To be done:
Pick out each line in the data below that contains the string "TupletNumber", and copy those lines in full.

(begin)

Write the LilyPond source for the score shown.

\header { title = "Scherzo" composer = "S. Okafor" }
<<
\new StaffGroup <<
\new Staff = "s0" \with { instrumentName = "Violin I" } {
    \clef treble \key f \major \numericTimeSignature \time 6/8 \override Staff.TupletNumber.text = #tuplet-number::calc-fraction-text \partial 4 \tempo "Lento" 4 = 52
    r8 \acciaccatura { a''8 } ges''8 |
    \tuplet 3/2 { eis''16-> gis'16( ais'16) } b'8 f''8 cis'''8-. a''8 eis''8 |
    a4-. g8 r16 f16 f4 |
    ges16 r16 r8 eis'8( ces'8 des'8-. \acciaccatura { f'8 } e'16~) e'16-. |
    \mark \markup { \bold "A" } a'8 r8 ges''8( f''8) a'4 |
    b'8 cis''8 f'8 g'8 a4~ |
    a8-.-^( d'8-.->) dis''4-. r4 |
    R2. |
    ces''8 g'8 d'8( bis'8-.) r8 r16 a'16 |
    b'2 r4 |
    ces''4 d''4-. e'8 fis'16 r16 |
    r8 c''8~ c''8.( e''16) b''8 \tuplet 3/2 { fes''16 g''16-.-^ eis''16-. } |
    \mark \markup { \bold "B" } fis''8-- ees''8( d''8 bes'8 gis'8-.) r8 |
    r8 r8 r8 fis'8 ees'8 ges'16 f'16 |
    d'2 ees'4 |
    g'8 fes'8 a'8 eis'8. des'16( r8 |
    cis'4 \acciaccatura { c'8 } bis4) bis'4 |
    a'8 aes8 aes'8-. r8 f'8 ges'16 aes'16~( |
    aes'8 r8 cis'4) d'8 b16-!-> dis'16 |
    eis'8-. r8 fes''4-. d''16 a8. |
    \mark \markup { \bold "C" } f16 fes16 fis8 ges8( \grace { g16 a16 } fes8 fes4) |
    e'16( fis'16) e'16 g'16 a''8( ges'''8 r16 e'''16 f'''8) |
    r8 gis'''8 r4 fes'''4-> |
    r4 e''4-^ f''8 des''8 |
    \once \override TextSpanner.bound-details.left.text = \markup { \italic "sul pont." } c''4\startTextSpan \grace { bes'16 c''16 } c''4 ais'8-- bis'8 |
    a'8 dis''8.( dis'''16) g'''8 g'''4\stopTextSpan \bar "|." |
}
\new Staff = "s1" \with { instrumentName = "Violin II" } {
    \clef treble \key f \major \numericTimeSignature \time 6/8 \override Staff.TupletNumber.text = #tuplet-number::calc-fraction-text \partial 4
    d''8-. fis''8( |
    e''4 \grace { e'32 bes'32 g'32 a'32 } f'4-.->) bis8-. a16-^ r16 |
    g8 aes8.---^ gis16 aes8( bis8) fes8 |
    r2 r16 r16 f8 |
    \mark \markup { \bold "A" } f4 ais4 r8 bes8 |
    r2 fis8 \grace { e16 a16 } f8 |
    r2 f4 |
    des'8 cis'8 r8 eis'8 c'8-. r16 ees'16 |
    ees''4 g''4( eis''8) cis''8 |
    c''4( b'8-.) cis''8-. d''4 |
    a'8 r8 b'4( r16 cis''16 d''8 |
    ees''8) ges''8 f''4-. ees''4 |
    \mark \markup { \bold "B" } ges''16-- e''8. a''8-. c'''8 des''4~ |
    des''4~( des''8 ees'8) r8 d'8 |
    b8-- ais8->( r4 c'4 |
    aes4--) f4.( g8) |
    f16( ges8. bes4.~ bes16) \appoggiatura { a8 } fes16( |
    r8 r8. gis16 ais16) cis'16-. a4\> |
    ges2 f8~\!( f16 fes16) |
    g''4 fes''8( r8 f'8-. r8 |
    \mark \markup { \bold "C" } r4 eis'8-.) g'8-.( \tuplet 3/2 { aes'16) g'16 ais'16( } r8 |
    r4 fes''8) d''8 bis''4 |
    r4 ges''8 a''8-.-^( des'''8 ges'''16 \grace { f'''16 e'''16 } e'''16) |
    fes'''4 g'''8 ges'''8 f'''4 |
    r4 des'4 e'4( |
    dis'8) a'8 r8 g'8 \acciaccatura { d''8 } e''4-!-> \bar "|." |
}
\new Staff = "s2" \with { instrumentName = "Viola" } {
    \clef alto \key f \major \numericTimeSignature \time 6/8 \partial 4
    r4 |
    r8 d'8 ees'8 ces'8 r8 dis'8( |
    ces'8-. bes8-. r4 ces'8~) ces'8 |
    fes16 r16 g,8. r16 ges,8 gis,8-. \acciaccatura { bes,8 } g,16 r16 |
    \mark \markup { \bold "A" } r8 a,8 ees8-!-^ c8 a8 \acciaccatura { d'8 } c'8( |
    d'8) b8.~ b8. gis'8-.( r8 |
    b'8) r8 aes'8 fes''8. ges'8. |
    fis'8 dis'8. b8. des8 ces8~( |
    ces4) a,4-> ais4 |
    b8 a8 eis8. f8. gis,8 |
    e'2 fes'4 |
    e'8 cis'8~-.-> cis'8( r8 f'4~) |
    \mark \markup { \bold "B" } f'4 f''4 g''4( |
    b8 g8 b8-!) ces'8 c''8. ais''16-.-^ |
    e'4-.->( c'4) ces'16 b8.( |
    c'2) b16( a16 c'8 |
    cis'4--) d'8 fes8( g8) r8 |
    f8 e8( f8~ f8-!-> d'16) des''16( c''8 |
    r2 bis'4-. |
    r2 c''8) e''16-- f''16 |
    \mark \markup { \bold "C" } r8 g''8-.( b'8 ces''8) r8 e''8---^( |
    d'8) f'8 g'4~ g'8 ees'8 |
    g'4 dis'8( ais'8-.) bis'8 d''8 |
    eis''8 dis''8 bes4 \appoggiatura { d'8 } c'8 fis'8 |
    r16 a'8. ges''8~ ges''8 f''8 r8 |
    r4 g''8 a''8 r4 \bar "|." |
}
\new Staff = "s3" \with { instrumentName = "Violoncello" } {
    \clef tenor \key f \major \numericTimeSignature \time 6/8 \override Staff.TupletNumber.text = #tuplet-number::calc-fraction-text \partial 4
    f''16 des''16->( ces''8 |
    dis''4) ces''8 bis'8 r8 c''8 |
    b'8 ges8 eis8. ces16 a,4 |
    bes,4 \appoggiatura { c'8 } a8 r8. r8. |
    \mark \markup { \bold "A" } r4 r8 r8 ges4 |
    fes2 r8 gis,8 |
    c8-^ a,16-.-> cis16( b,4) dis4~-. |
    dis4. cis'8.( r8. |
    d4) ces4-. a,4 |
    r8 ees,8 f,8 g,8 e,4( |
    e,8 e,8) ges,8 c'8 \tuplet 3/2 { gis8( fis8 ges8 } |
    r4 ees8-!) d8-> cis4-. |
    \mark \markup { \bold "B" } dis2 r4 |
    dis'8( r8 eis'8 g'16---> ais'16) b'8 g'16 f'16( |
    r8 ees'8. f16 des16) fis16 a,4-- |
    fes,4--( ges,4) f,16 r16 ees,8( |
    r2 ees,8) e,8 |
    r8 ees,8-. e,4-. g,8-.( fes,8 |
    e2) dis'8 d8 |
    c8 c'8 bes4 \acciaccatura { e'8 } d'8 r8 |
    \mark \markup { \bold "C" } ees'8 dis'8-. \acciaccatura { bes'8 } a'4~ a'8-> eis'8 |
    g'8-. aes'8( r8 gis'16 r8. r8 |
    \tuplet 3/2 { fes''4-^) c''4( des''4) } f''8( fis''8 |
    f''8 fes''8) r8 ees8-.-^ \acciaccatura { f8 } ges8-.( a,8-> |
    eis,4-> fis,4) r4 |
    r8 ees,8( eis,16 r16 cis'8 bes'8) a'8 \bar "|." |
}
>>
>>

(end)

Reply:
    \clef treble \key f \major \numericTimeSignature \time 6/8 \override Staff.TupletNumber.text = #tuplet-number::calc-fraction-text \partial 4 \tempo "Lento" 4 = 52
    \clef treble \key f \major \numericTimeSignature \time 6/8 \override Staff.TupletNumber.text = #tuplet-number::calc-fraction-text \partial 4
    \clef tenor \key f \major \numericTimeSignature \time 6/8 \override Staff.TupletNumber.text = #tuplet-number::calc-fraction-text \partial 4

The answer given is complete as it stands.